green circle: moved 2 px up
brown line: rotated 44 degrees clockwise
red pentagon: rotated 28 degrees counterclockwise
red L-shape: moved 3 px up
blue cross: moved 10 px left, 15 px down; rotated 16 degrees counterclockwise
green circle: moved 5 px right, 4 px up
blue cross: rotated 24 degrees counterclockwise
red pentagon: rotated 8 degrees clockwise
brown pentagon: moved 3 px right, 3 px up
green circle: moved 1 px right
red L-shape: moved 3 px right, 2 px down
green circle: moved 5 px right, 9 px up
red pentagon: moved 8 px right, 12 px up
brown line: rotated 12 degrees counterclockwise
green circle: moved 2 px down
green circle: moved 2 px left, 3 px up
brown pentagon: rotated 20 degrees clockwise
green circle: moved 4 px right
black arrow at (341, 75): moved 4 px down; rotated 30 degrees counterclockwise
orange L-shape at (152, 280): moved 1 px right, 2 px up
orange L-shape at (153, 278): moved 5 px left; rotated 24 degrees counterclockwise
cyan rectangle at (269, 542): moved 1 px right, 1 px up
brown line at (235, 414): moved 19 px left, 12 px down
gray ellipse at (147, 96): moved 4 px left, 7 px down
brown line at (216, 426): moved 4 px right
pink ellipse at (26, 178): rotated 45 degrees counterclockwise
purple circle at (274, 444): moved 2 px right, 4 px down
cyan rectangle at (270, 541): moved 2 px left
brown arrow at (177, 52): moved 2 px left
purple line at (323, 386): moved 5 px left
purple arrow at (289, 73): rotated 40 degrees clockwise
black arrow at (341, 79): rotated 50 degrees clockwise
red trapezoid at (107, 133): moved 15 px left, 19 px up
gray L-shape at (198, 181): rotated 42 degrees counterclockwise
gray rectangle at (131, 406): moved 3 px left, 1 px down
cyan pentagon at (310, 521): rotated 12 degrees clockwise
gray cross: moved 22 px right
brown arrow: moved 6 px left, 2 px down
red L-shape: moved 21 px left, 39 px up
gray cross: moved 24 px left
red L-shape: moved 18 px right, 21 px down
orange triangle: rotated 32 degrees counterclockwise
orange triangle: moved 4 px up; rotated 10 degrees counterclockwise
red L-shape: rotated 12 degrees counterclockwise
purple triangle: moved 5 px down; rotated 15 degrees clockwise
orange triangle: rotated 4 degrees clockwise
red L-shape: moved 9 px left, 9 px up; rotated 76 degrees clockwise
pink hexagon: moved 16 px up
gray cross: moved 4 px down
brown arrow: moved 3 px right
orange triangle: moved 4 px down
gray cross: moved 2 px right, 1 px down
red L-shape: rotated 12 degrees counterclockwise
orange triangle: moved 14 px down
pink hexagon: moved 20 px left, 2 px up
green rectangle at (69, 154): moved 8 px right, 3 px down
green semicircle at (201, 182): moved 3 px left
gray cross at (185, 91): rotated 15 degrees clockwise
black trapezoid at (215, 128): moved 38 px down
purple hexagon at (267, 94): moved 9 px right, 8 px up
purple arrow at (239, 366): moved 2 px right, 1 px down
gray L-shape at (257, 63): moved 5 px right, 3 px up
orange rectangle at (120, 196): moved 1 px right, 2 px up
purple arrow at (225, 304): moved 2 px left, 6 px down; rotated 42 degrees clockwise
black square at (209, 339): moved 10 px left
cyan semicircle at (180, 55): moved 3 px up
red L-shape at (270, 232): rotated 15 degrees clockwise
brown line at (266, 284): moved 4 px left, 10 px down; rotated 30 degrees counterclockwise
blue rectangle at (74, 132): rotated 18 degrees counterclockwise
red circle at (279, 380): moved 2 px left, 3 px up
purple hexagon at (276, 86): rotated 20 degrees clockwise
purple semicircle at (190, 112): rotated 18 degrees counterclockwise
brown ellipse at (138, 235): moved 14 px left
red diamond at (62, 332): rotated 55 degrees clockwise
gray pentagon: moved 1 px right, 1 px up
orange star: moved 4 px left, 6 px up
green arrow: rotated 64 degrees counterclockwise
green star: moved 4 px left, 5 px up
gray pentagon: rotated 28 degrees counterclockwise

What you should do:
Copy every line of the material above verbatim, in its original order.

Solution to the exercise:
green circle: moved 2 px up
brown line: rotated 44 degrees clockwise
red pentagon: rotated 28 degrees counterclockwise
red L-shape: moved 3 px up
blue cross: moved 10 px left, 15 px down; rotated 16 degrees counterclockwise
green circle: moved 5 px right, 4 px up
blue cross: rotated 24 degrees counterclockwise
red pentagon: rotated 8 degrees clockwise
brown pentagon: moved 3 px right, 3 px up
green circle: moved 1 px right
red L-shape: moved 3 px right, 2 px down
green circle: moved 5 px right, 9 px up
red pentagon: moved 8 px right, 12 px up
brown line: rotated 12 degrees counterclockwise
green circle: moved 2 px down
green circle: moved 2 px left, 3 px up
brown pentagon: rotated 20 degrees clockwise
green circle: moved 4 px right
black arrow at (341, 75): moved 4 px down; rotated 30 degrees counterclockwise
orange L-shape at (152, 280): moved 1 px right, 2 px up
orange L-shape at (153, 278): moved 5 px left; rotated 24 degrees counterclockwise
cyan rectangle at (269, 542): moved 1 px right, 1 px up
brown line at (235, 414): moved 19 px left, 12 px down
gray ellipse at (147, 96): moved 4 px left, 7 px down
brown line at (216, 426): moved 4 px right
pink ellipse at (26, 178): rotated 45 degrees counterclockwise
purple circle at (274, 444): moved 2 px right, 4 px down
cyan rectangle at (270, 541): moved 2 px left
brown arrow at (177, 52): moved 2 px left
purple line at (323, 386): moved 5 px left
purple arrow at (289, 73): rotated 40 degrees clockwise
black arrow at (341, 79): rotated 50 degrees clockwise
red trapezoid at (107, 133): moved 15 px left, 19 px up
gray L-shape at (198, 181): rotated 42 degrees counterclockwise
gray rectangle at (131, 406): moved 3 px left, 1 px down
cyan pentagon at (310, 521): rotated 12 degrees clockwise
gray cross: moved 22 px right
brown arrow: moved 6 px left, 2 px down
red L-shape: moved 21 px left, 39 px up
gray cross: moved 24 px left
red L-shape: moved 18 px right, 21 px down
orange triangle: rotated 32 degrees counterclockwise
orange triangle: moved 4 px up; rotated 10 degrees counterclockwise
red L-shape: rotated 12 degrees counterclockwise
purple triangle: moved 5 px down; rotated 15 degrees clockwise
orange triangle: rotated 4 degrees clockwise
red L-shape: moved 9 px left, 9 px up; rotated 76 degrees clockwise
pink hexagon: moved 16 px up
gray cross: moved 4 px down
brown arrow: moved 3 px right
orange triangle: moved 4 px down
gray cross: moved 2 px right, 1 px down
red L-shape: rotated 12 degrees counterclockwise
orange triangle: moved 14 px down
pink hexagon: moved 20 px left, 2 px up
green rectangle at (69, 154): moved 8 px right, 3 px down
green semicircle at (201, 182): moved 3 px left
gray cross at (185, 91): rotated 15 degrees clockwise
black trapezoid at (215, 128): moved 38 px down
purple hexagon at (267, 94): moved 9 px right, 8 px up
purple arrow at (239, 366): moved 2 px right, 1 px down
gray L-shape at (257, 63): moved 5 px right, 3 px up
orange rectangle at (120, 196): moved 1 px right, 2 px up
purple arrow at (225, 304): moved 2 px left, 6 px down; rotated 42 degrees clockwise
black square at (209, 339): moved 10 px left
cyan semicircle at (180, 55): moved 3 px up
red L-shape at (270, 232): rotated 15 degrees clockwise
brown line at (266, 284): moved 4 px left, 10 px down; rotated 30 degrees counterclockwise
blue rectangle at (74, 132): rotated 18 degrees counterclockwise
red circle at (279, 380): moved 2 px left, 3 px up
purple hexagon at (276, 86): rotated 20 degrees clockwise
purple semicircle at (190, 112): rotated 18 degrees counterclockwise
brown ellipse at (138, 235): moved 14 px left
red diamond at (62, 332): rotated 55 degrees clockwise
gray pentagon: moved 1 px right, 1 px up
orange star: moved 4 px left, 6 px up
green arrow: rotated 64 degrees counterclockwise
green star: moved 4 px left, 5 px up
gray pentagon: rotated 28 degrees counterclockwise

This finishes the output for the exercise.